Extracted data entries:
***
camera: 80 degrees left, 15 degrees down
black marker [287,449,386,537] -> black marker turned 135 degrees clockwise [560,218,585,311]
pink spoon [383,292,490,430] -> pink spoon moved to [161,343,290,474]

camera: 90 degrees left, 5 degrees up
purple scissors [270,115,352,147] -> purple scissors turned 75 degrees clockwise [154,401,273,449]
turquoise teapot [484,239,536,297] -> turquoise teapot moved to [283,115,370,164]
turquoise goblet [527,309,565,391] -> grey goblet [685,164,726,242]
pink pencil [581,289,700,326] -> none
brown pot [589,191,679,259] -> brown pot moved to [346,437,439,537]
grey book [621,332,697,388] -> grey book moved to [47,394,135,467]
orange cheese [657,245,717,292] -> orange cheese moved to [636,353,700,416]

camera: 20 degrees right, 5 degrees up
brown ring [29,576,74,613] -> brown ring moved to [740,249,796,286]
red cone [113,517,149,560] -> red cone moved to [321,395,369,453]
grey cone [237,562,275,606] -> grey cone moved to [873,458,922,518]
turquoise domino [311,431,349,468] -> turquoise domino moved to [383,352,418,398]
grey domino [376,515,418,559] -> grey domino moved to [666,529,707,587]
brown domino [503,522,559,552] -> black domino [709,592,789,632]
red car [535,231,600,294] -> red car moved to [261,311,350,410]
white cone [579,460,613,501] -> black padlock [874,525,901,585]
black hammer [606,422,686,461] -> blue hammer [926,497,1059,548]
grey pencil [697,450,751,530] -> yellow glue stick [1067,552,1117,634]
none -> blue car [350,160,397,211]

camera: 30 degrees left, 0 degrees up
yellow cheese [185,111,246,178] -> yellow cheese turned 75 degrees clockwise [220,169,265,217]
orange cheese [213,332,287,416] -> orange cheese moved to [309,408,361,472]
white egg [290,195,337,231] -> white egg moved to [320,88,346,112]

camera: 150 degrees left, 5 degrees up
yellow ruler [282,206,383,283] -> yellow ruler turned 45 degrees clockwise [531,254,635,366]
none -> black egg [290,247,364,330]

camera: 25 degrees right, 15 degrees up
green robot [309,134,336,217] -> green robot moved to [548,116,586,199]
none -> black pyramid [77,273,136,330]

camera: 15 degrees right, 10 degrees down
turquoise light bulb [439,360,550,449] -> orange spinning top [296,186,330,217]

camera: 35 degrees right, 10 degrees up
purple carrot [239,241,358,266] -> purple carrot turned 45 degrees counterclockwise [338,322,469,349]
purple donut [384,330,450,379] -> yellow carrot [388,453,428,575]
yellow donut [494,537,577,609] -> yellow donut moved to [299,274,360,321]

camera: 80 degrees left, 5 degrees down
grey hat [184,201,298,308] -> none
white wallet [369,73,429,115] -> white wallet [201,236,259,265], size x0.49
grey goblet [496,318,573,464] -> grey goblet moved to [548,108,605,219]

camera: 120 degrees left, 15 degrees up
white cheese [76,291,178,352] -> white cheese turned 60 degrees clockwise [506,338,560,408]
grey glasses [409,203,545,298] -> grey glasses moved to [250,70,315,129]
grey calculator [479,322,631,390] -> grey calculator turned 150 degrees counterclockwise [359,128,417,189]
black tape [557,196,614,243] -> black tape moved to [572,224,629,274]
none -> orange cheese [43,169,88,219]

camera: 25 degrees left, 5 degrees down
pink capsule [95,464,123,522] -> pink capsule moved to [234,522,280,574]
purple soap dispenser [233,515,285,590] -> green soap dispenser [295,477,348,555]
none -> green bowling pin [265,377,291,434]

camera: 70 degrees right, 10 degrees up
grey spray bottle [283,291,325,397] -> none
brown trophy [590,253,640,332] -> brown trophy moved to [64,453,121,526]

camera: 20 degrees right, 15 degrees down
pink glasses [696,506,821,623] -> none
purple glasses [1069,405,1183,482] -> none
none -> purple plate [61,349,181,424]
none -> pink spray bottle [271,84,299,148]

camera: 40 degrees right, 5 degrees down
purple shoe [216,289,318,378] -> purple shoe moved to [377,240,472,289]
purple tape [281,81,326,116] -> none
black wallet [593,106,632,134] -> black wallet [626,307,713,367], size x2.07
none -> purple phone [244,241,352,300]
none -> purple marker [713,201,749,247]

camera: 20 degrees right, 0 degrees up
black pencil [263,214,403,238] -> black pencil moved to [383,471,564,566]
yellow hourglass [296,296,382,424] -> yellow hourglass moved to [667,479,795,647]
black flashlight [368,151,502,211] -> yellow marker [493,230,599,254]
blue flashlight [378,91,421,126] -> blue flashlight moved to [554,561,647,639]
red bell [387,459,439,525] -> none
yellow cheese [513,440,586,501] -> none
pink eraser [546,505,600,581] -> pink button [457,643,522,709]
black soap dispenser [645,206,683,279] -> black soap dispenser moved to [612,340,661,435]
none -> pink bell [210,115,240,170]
***
▶ _TASK PROMPT_
Every record above should be output exactly.

▶ _ANSWER SPACE_
camera: 80 degrees left, 15 degrees down
black marker [287,449,386,537] -> black marker turned 135 degrees clockwise [560,218,585,311]
pink spoon [383,292,490,430] -> pink spoon moved to [161,343,290,474]

camera: 90 degrees left, 5 degrees up
purple scissors [270,115,352,147] -> purple scissors turned 75 degrees clockwise [154,401,273,449]
turquoise teapot [484,239,536,297] -> turquoise teapot moved to [283,115,370,164]
turquoise goblet [527,309,565,391] -> grey goblet [685,164,726,242]
pink pencil [581,289,700,326] -> none
brown pot [589,191,679,259] -> brown pot moved to [346,437,439,537]
grey book [621,332,697,388] -> grey book moved to [47,394,135,467]
orange cheese [657,245,717,292] -> orange cheese moved to [636,353,700,416]

camera: 20 degrees right, 5 degrees up
brown ring [29,576,74,613] -> brown ring moved to [740,249,796,286]
red cone [113,517,149,560] -> red cone moved to [321,395,369,453]
grey cone [237,562,275,606] -> grey cone moved to [873,458,922,518]
turquoise domino [311,431,349,468] -> turquoise domino moved to [383,352,418,398]
grey domino [376,515,418,559] -> grey domino moved to [666,529,707,587]
brown domino [503,522,559,552] -> black domino [709,592,789,632]
red car [535,231,600,294] -> red car moved to [261,311,350,410]
white cone [579,460,613,501] -> black padlock [874,525,901,585]
black hammer [606,422,686,461] -> blue hammer [926,497,1059,548]
grey pencil [697,450,751,530] -> yellow glue stick [1067,552,1117,634]
none -> blue car [350,160,397,211]

camera: 30 degrees left, 0 degrees up
yellow cheese [185,111,246,178] -> yellow cheese turned 75 degrees clockwise [220,169,265,217]
orange cheese [213,332,287,416] -> orange cheese moved to [309,408,361,472]
white egg [290,195,337,231] -> white egg moved to [320,88,346,112]

camera: 150 degrees left, 5 degrees up
yellow ruler [282,206,383,283] -> yellow ruler turned 45 degrees clockwise [531,254,635,366]
none -> black egg [290,247,364,330]

camera: 25 degrees right, 15 degrees up
green robot [309,134,336,217] -> green robot moved to [548,116,586,199]
none -> black pyramid [77,273,136,330]

camera: 15 degrees right, 10 degrees down
turquoise light bulb [439,360,550,449] -> orange spinning top [296,186,330,217]

camera: 35 degrees right, 10 degrees up
purple carrot [239,241,358,266] -> purple carrot turned 45 degrees counterclockwise [338,322,469,349]
purple donut [384,330,450,379] -> yellow carrot [388,453,428,575]
yellow donut [494,537,577,609] -> yellow donut moved to [299,274,360,321]

camera: 80 degrees left, 5 degrees down
grey hat [184,201,298,308] -> none
white wallet [369,73,429,115] -> white wallet [201,236,259,265], size x0.49
grey goblet [496,318,573,464] -> grey goblet moved to [548,108,605,219]

camera: 120 degrees left, 15 degrees up
white cheese [76,291,178,352] -> white cheese turned 60 degrees clockwise [506,338,560,408]
grey glasses [409,203,545,298] -> grey glasses moved to [250,70,315,129]
grey calculator [479,322,631,390] -> grey calculator turned 150 degrees counterclockwise [359,128,417,189]
black tape [557,196,614,243] -> black tape moved to [572,224,629,274]
none -> orange cheese [43,169,88,219]

camera: 25 degrees left, 5 degrees down
pink capsule [95,464,123,522] -> pink capsule moved to [234,522,280,574]
purple soap dispenser [233,515,285,590] -> green soap dispenser [295,477,348,555]
none -> green bowling pin [265,377,291,434]

camera: 70 degrees right, 10 degrees up
grey spray bottle [283,291,325,397] -> none
brown trophy [590,253,640,332] -> brown trophy moved to [64,453,121,526]

camera: 20 degrees right, 15 degrees down
pink glasses [696,506,821,623] -> none
purple glasses [1069,405,1183,482] -> none
none -> purple plate [61,349,181,424]
none -> pink spray bottle [271,84,299,148]

camera: 40 degrees right, 5 degrees down
purple shoe [216,289,318,378] -> purple shoe moved to [377,240,472,289]
purple tape [281,81,326,116] -> none
black wallet [593,106,632,134] -> black wallet [626,307,713,367], size x2.07
none -> purple phone [244,241,352,300]
none -> purple marker [713,201,749,247]

camera: 20 degrees right, 0 degrees up
black pencil [263,214,403,238] -> black pencil moved to [383,471,564,566]
yellow hourglass [296,296,382,424] -> yellow hourglass moved to [667,479,795,647]
black flashlight [368,151,502,211] -> yellow marker [493,230,599,254]
blue flashlight [378,91,421,126] -> blue flashlight moved to [554,561,647,639]
red bell [387,459,439,525] -> none
yellow cheese [513,440,586,501] -> none
pink eraser [546,505,600,581] -> pink button [457,643,522,709]
black soap dispenser [645,206,683,279] -> black soap dispenser moved to [612,340,661,435]
none -> pink bell [210,115,240,170]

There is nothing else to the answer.